# PROBLEM TO SOLVE
Without including any pictures, write out the data below exactly.

------ RECORDS PROVIDED

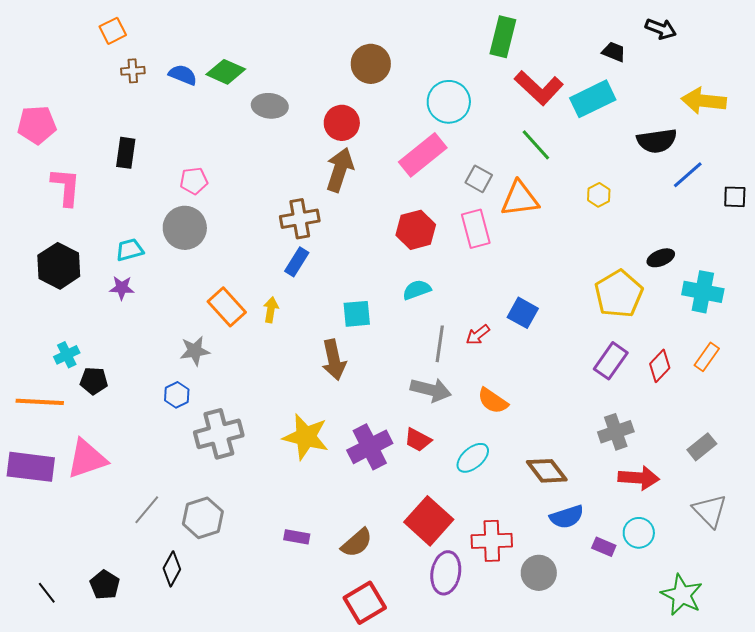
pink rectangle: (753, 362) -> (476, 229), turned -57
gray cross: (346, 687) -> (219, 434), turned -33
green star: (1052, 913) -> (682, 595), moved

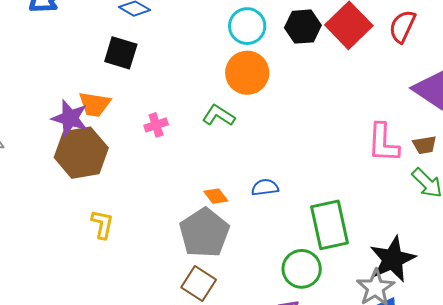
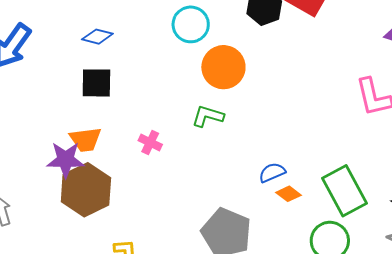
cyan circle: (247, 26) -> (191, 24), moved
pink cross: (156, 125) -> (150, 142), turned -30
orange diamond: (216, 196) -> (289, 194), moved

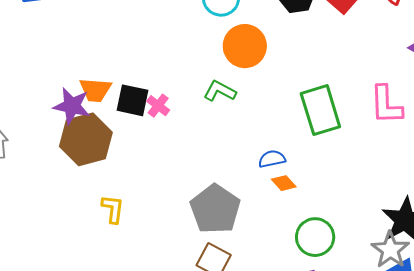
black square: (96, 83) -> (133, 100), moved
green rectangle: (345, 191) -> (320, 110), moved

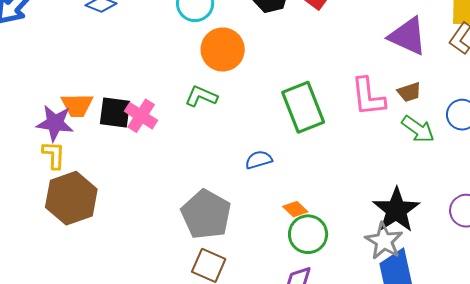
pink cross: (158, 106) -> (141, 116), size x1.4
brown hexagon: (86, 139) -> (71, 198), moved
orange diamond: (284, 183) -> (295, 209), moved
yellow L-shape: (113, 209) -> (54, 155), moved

------------

# RESPONSE TO THE TASK
pink rectangle: (753, 362) -> (476, 229), turned -57
gray cross: (346, 687) -> (219, 434), turned -33
green star: (1052, 913) -> (682, 595), moved

cyan circle: (247, 26) -> (191, 24), moved
pink cross: (156, 125) -> (150, 142), turned -30
orange diamond: (216, 196) -> (289, 194), moved

black square: (96, 83) -> (133, 100), moved
green rectangle: (345, 191) -> (320, 110), moved

pink cross: (158, 106) -> (141, 116), size x1.4
brown hexagon: (86, 139) -> (71, 198), moved
orange diamond: (284, 183) -> (295, 209), moved
yellow L-shape: (113, 209) -> (54, 155), moved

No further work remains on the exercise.